Data provided:

****************************************

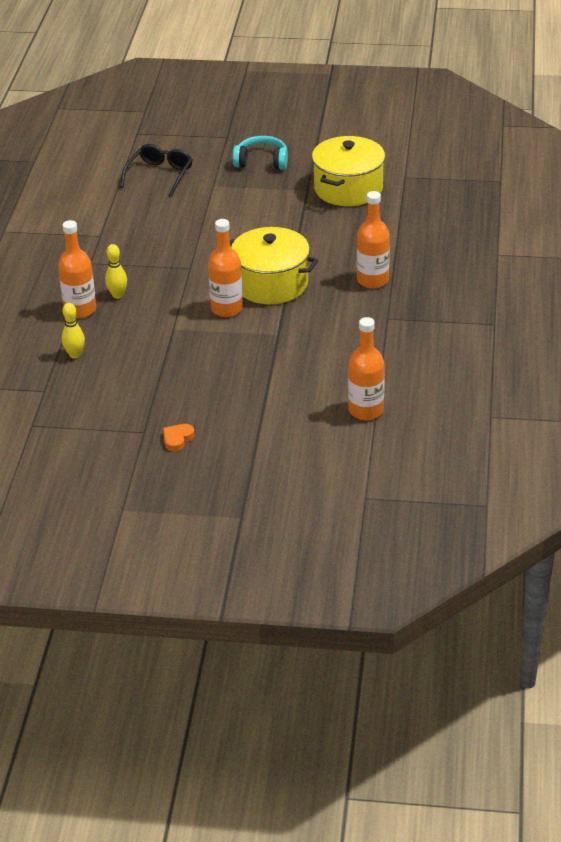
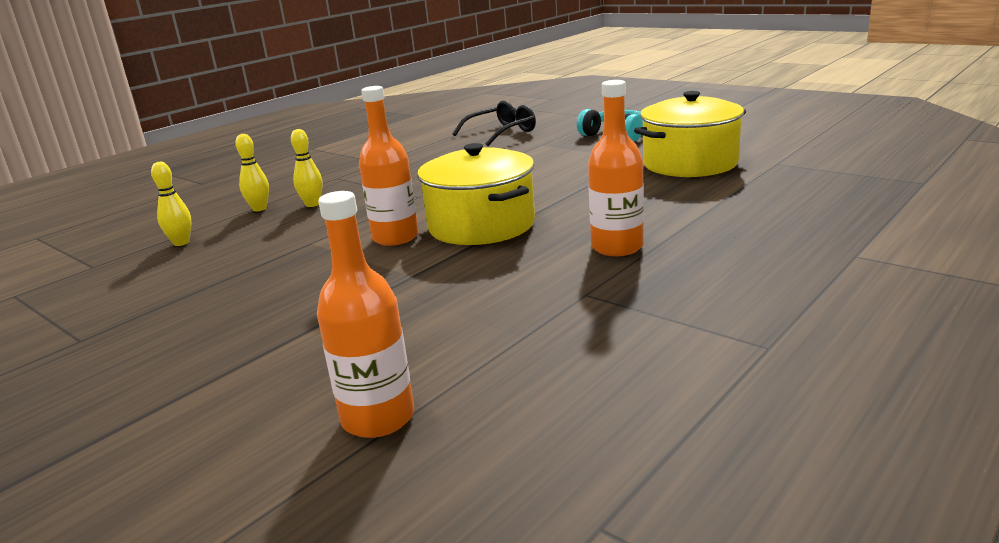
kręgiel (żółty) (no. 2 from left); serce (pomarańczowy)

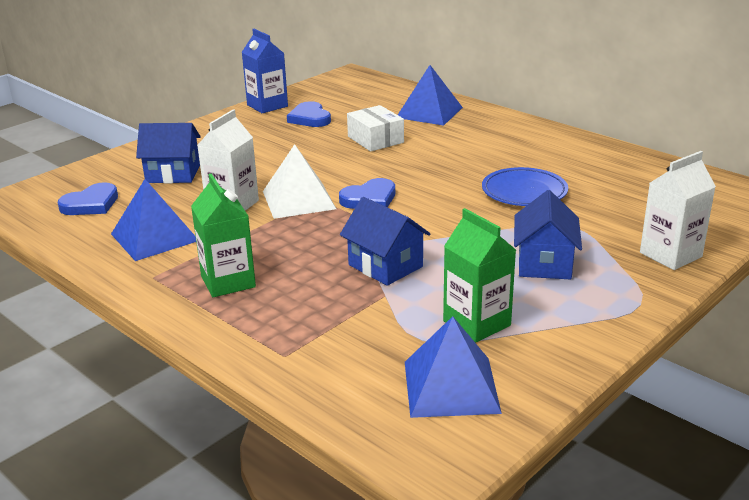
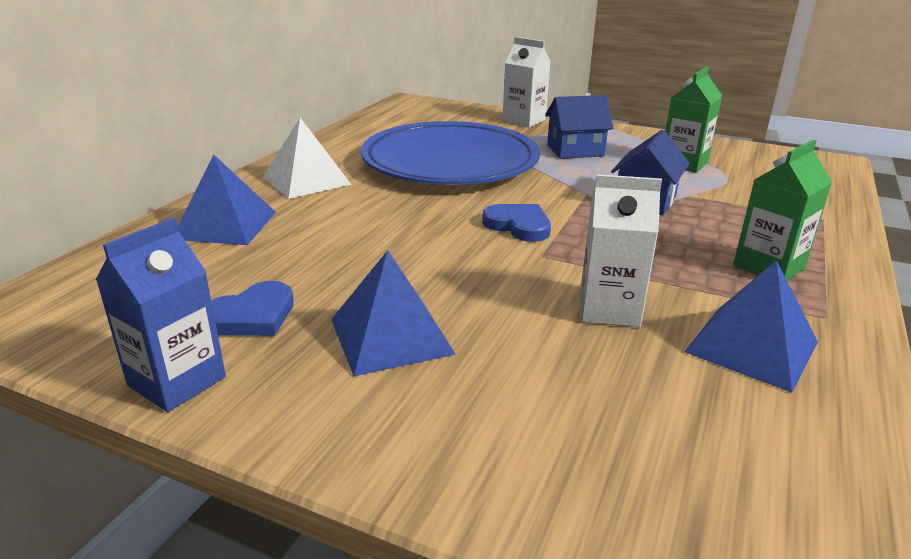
piramida (biały); piramida (niebieski) (no. 2 from left); talerz (niebieski); serce (niebieski) (no. 1 from left in the first image); domek (niebieski) (no. 1 from left in the first image); pudełko (biały)

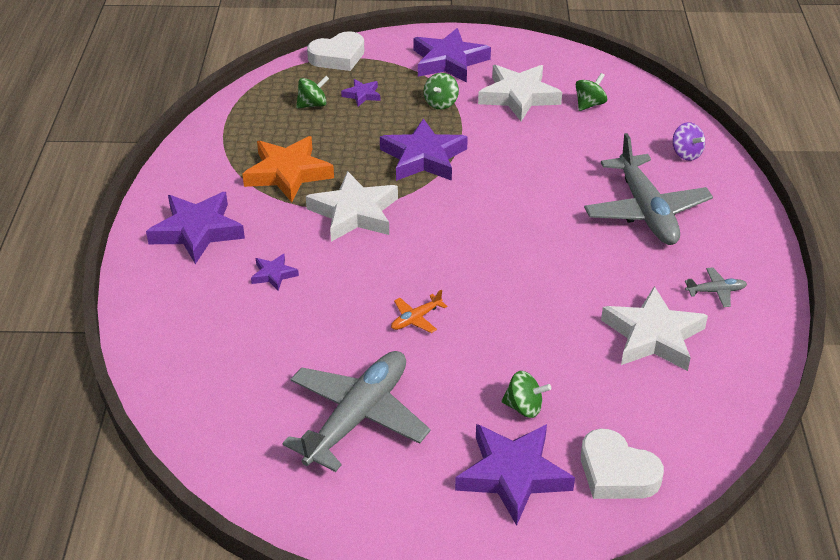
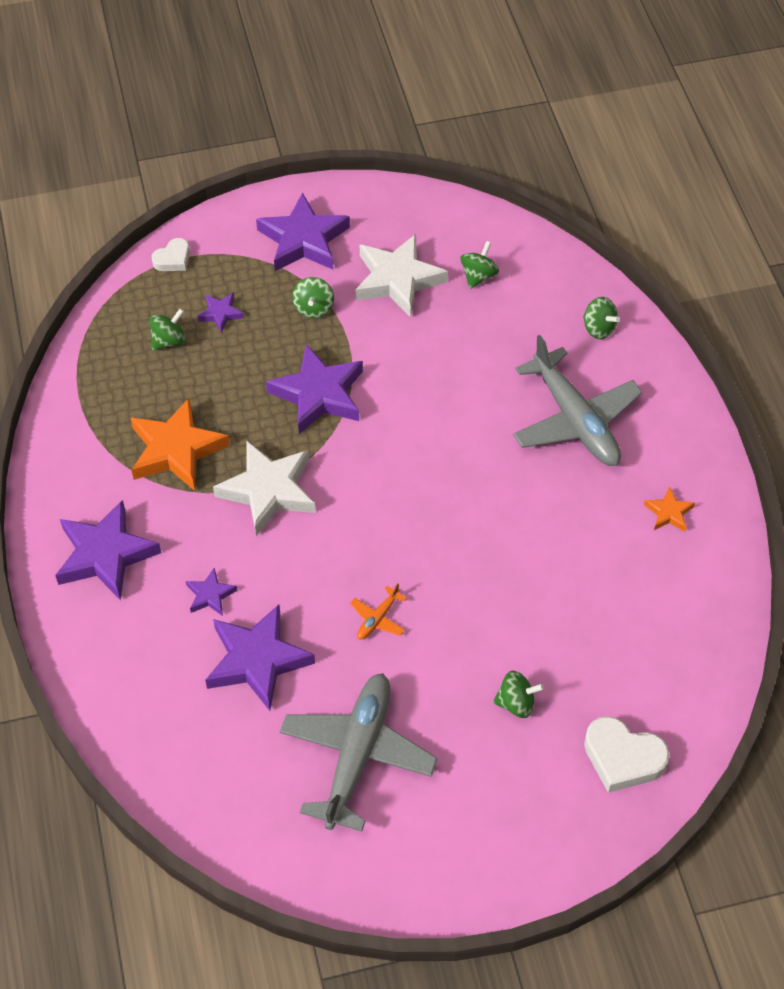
serce (biały) (no. 1 from left); gwiazda (fioletowy) (no. 4 from left); bączek (zielony) (no. 5 from left); gwiazda (pomarańczowy) (no. 2 from left); gwiazda (biały) (no. 3 from left in the first image)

****************************************

Task item:
Drop the pictures and copy the data exactly.

Output below:
kręgiel (żółty) (no. 2 from left); serce (pomarańczowy)

piramida (biały); piramida (niebieski) (no. 2 from left); talerz (niebieski); serce (niebieski) (no. 1 from left in the first image); domek (niebieski) (no. 1 from left in the first image); pudełko (biały)

serce (biały) (no. 1 from left); gwiazda (fioletowy) (no. 4 from left); bączek (zielony) (no. 5 from left); gwiazda (pomarańczowy) (no. 2 from left); gwiazda (biały) (no. 3 from left in the first image)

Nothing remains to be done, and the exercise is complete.